**Provided data**
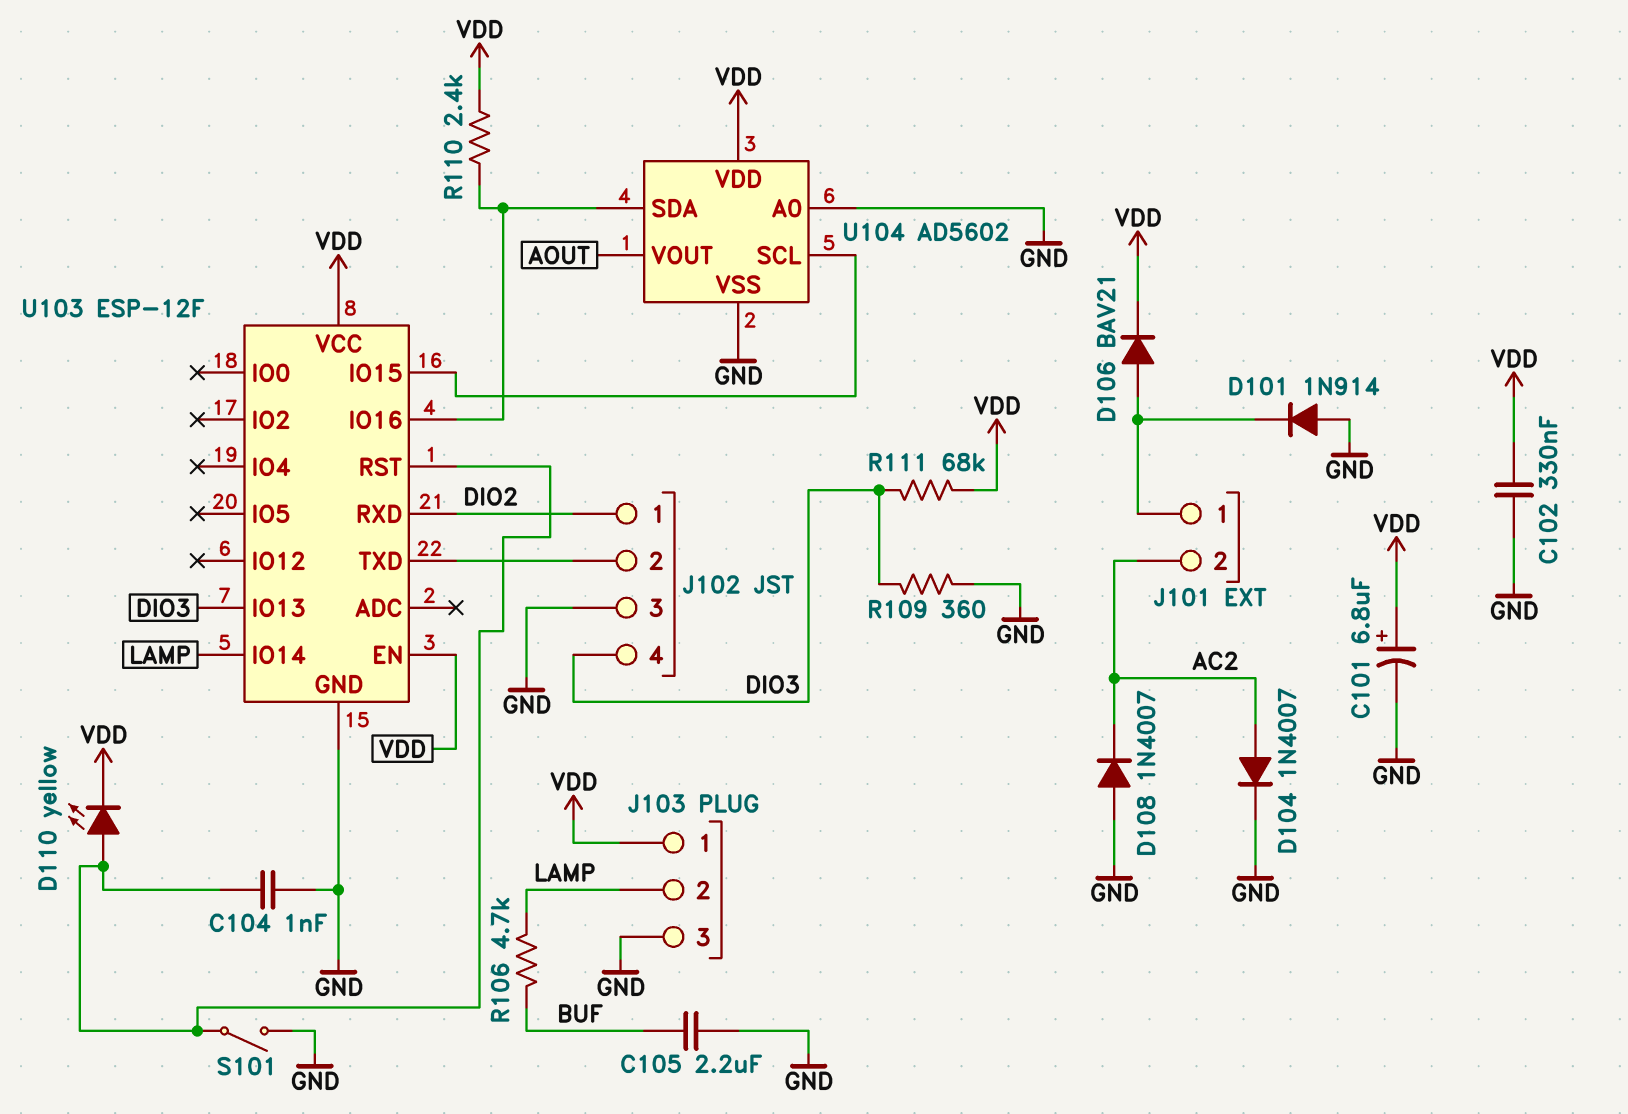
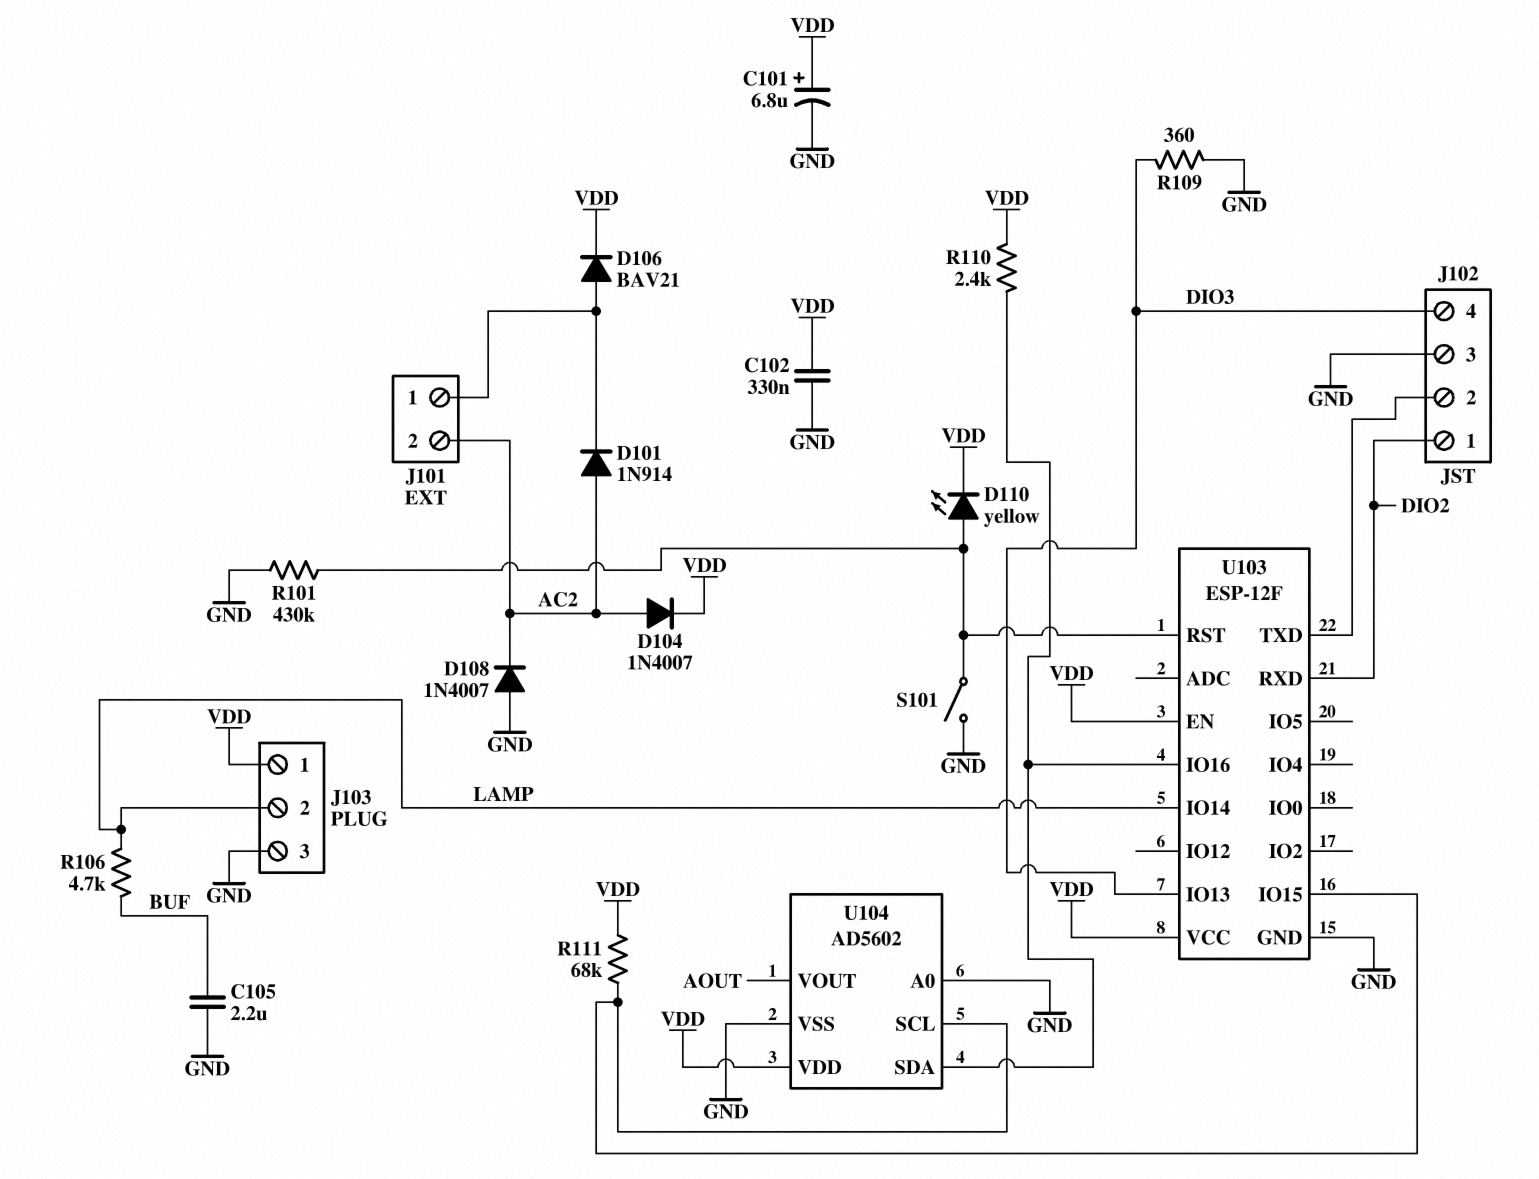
C104: 1nF (GND, U103/RST) -> none
D101: diode 1N914 (A GND, K J101/1) -> diode 1N914 (A AC2, K J101/1)
D104: diode 1N4007 (A AC2, K GND) -> diode 1N4007 (A AC2, K VDD)
R101: none -> 430k (GND, U103/RST)
R111: 68k (DIO3, VDD) -> 68k (U103/IO15, VDD)

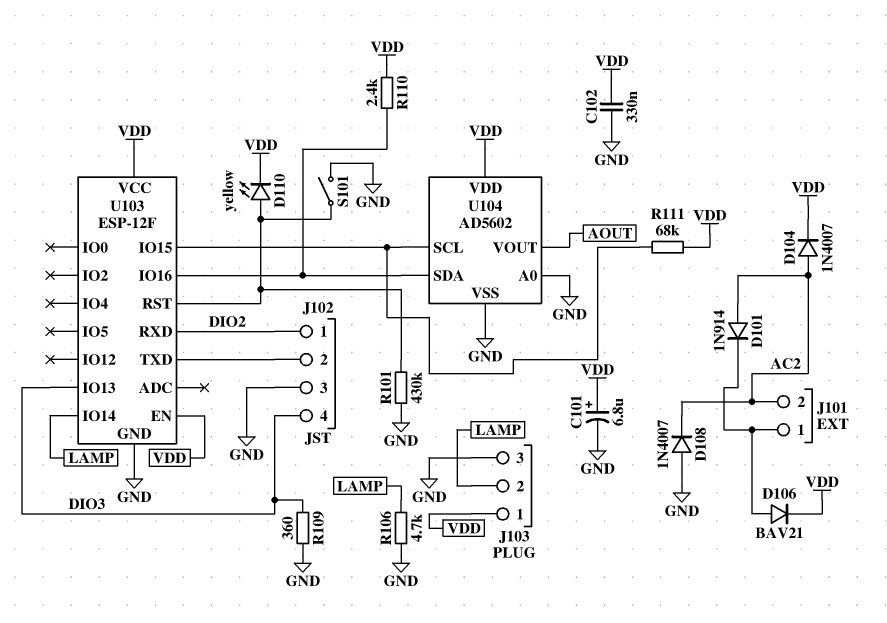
C105: 2.2uF (BUF, GND) -> none
R106: 4.7k (BUF, LAMP) -> 4.7k (GND, LAMP)

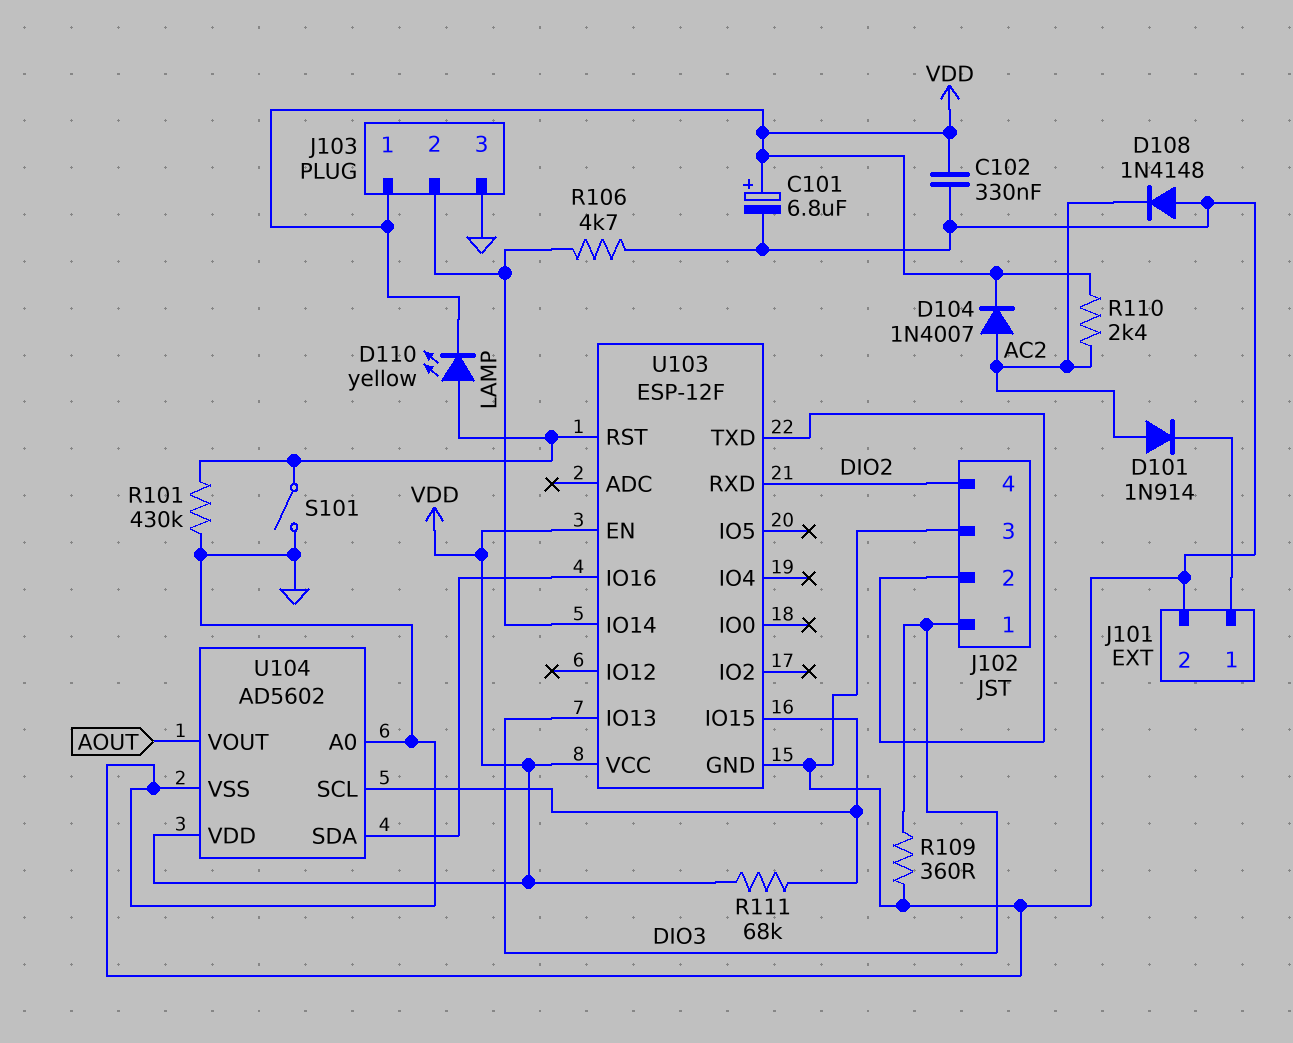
D106: diode BAV21 (A J101/1, K VDD) -> none
D108: diode 1N4007 (A GND, K AC2) -> diode 1N4148 (A GND, K AC2)
J101 pin 2: AC2 -> GND
J102 pin 1: DIO2 -> DIO3
J102 pin 4: DIO3 -> DIO2
R110: 2.4k (U103/IO16, VDD) -> 2.4k (AC2, VDD)

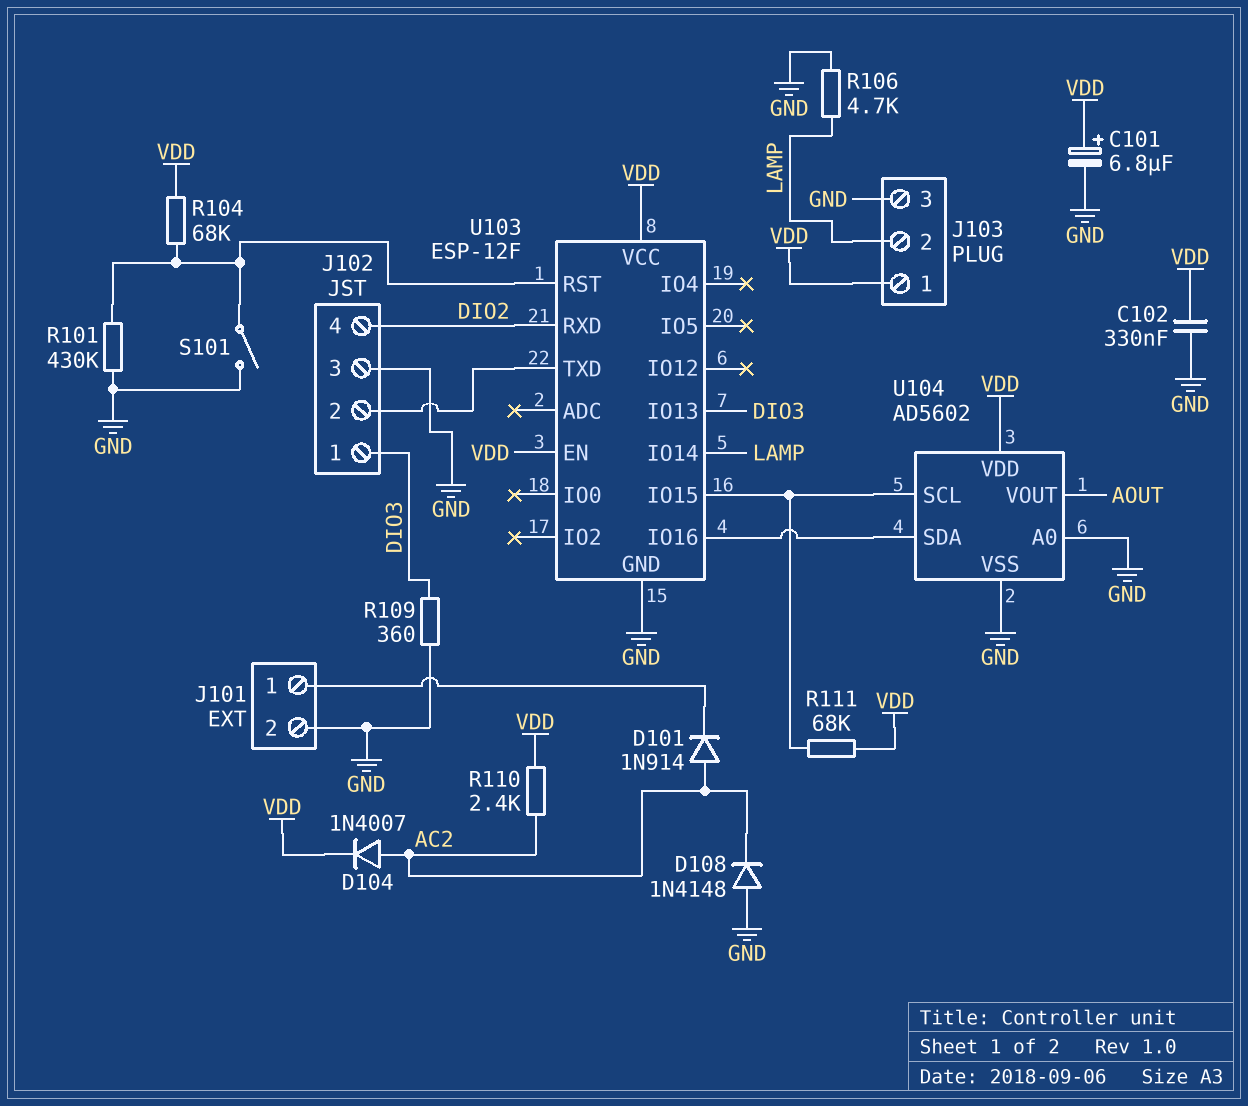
D110: LED yellow (A U103/RST, K VDD) -> none
R104: none -> 68k (U103/RST, VDD)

**Task to complete**
Copy exactly the lines from the line that holds "J101 pin 2: AC2 -> GND" to the end of the listing, both included. Leave the pictures out.

**Task output**
J101 pin 2: AC2 -> GND
J102 pin 1: DIO2 -> DIO3
J102 pin 4: DIO3 -> DIO2
R110: 2.4k (U103/IO16, VDD) -> 2.4k (AC2, VDD)

D110: LED yellow (A U103/RST, K VDD) -> none
R104: none -> 68k (U103/RST, VDD)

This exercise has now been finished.